### INSTRUCTIONS FOR THE TASK
Your answer must be the lines from the one containing "camera: 40 degrees right, 10 degrees up" through the last line below, copied exactly, with no pictures.

### PROVIDED RECORDS
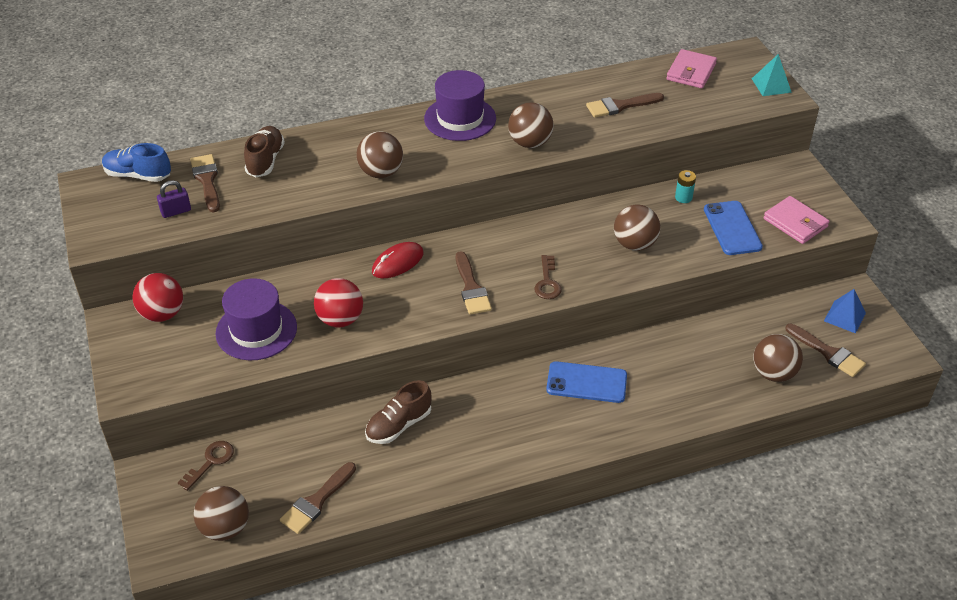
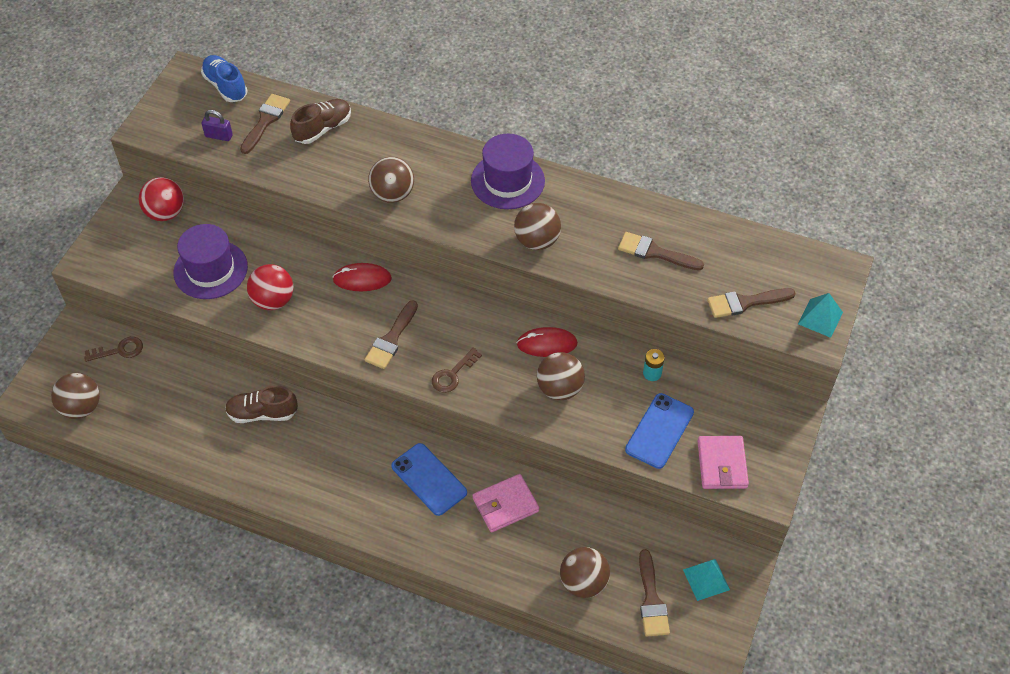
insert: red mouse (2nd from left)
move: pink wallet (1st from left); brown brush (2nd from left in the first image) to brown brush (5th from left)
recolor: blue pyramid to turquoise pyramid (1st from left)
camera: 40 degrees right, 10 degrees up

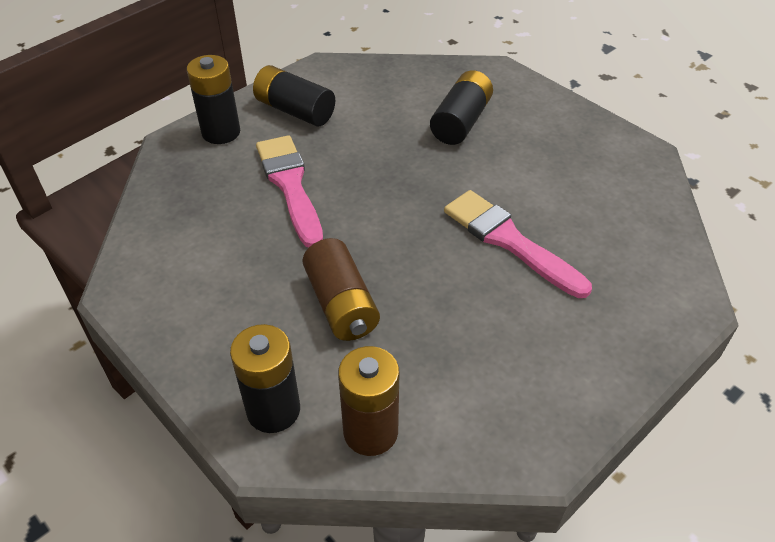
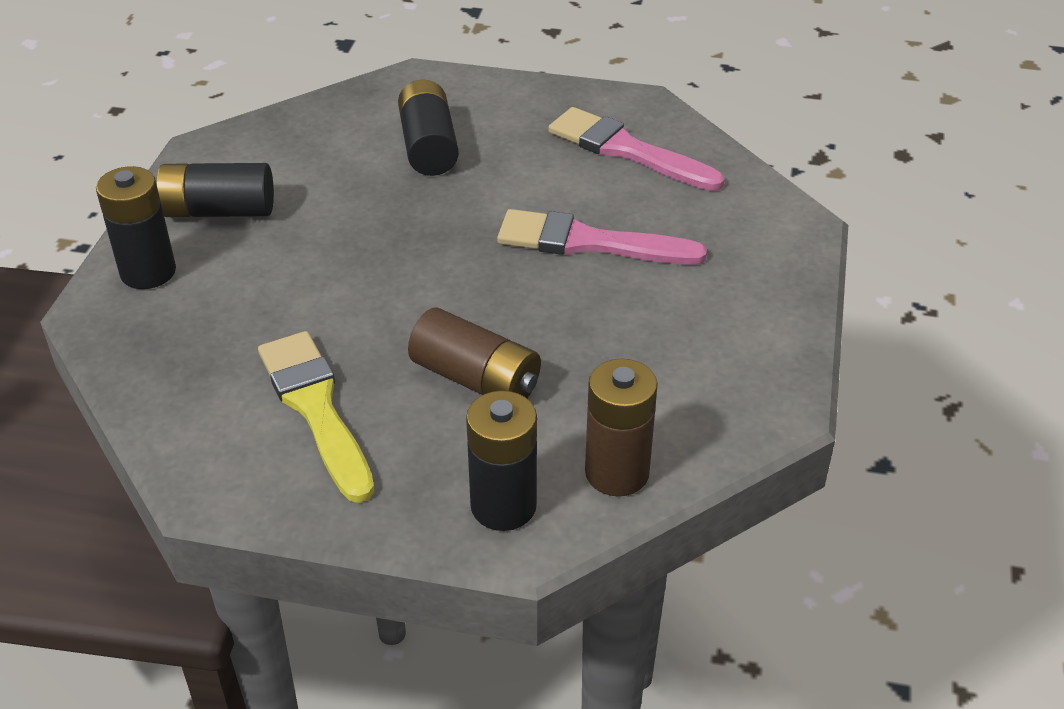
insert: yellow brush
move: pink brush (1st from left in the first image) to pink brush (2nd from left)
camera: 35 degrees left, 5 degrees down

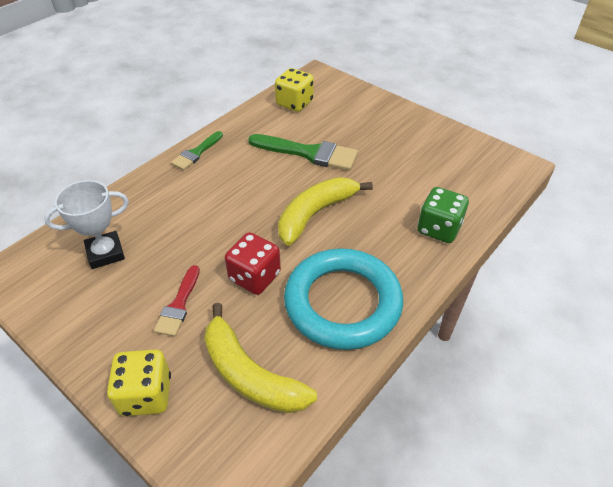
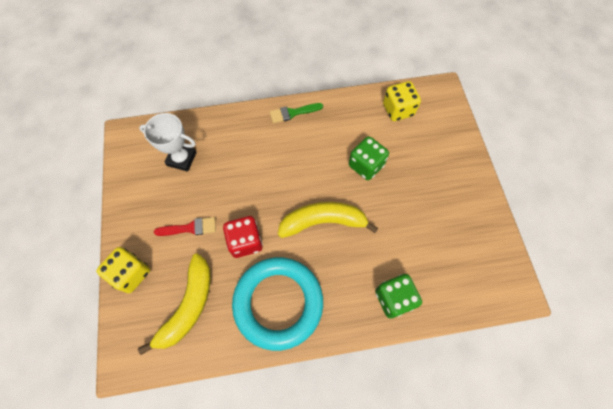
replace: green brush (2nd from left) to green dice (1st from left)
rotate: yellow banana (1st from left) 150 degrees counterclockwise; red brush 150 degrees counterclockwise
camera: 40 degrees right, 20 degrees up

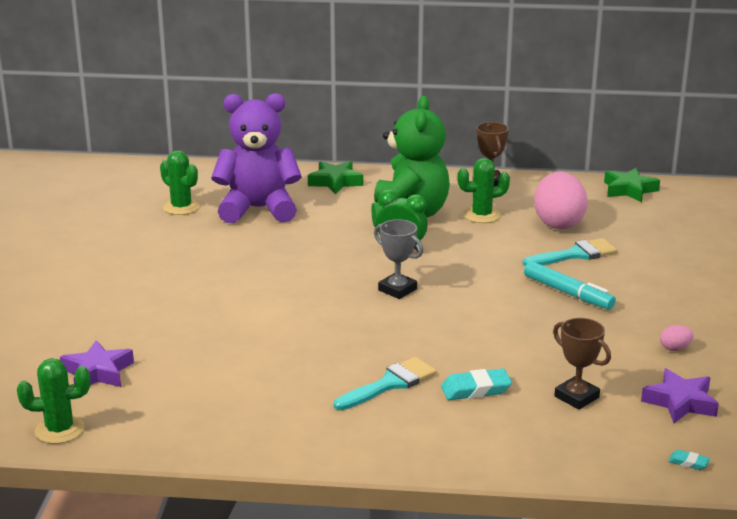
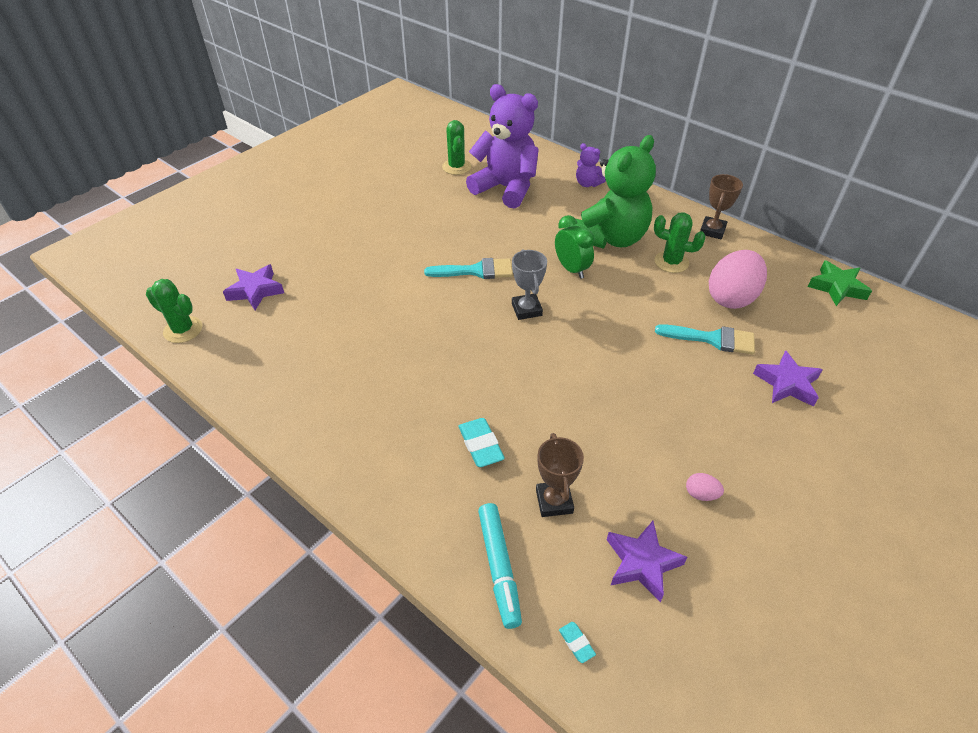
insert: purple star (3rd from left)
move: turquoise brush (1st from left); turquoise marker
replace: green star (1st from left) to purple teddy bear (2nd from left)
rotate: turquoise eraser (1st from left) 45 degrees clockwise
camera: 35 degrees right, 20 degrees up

### SOLUTION
camera: 40 degrees right, 10 degrees up

insert: yellow brush
move: pink brush (1st from left in the first image) to pink brush (2nd from left)
camera: 35 degrees left, 5 degrees down

replace: green brush (2nd from left) to green dice (1st from left)
rotate: yellow banana (1st from left) 150 degrees counterclockwise; red brush 150 degrees counterclockwise
camera: 40 degrees right, 20 degrees up

insert: purple star (3rd from left)
move: turquoise brush (1st from left); turquoise marker
replace: green star (1st from left) to purple teddy bear (2nd from left)
rotate: turquoise eraser (1st from left) 45 degrees clockwise
camera: 35 degrees right, 20 degrees up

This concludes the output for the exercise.